Top of Data under study
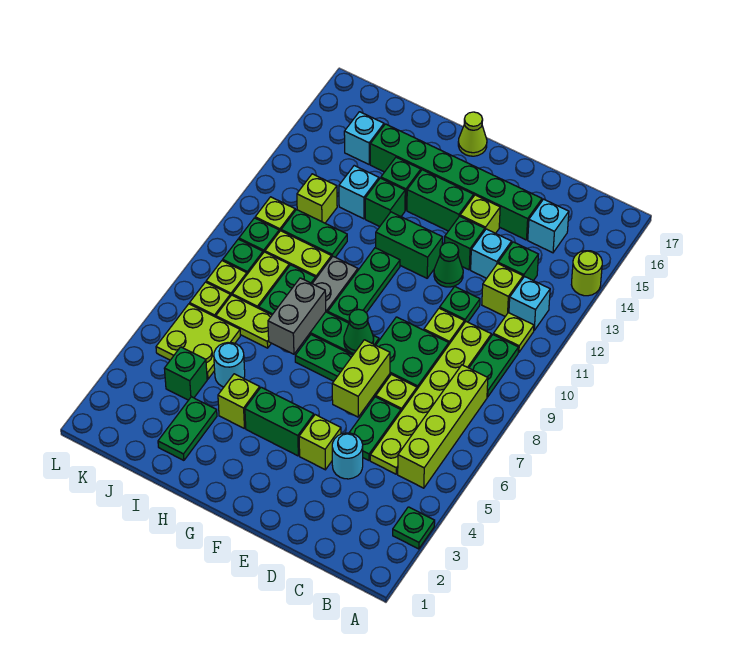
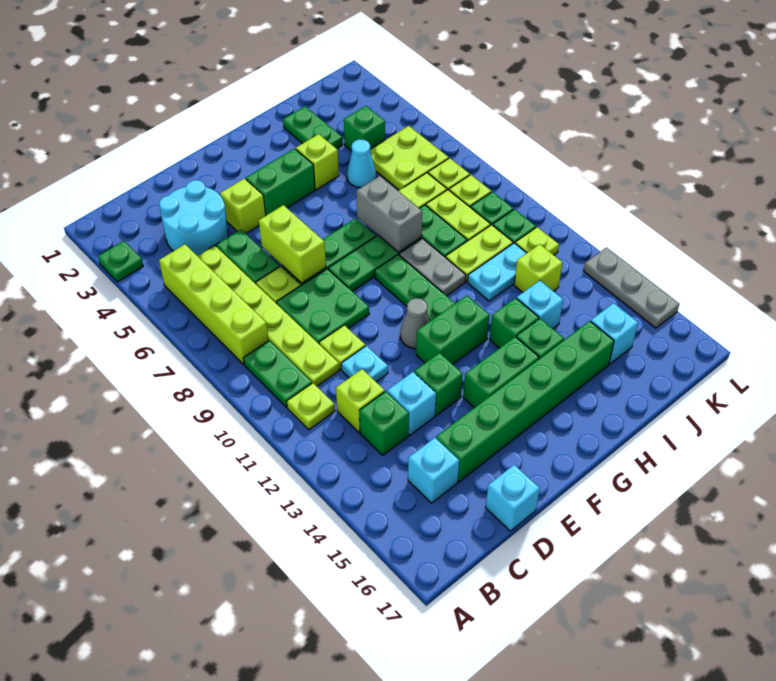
lime round brick A14 level 1 -> none
cyan brick B12 level 1 -> cyan brick D17 level 1
cyan round brick D4 level 1 -> cyan round brick C3:D4 level 1
green plate D11 level 1 -> cyan plate D11 level 1
green cone E12 level 1 -> none
lime brick E14 level 1 -> none
green cone F8 level 2 -> none
none -> grey cone F11 level 1
lime cone G17 level 1 -> none
cyan round brick I5 level 1 -> cyan cone I5 level 1
green plate I11:J11 level 1 -> cyan plate I11:J11 level 1
none -> grey plate L13:L15 level 1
Bottom of Data under study
**What the task requires**: For the records above, state how many lines contain the word "cone". Give only the number.

**Task result**: 5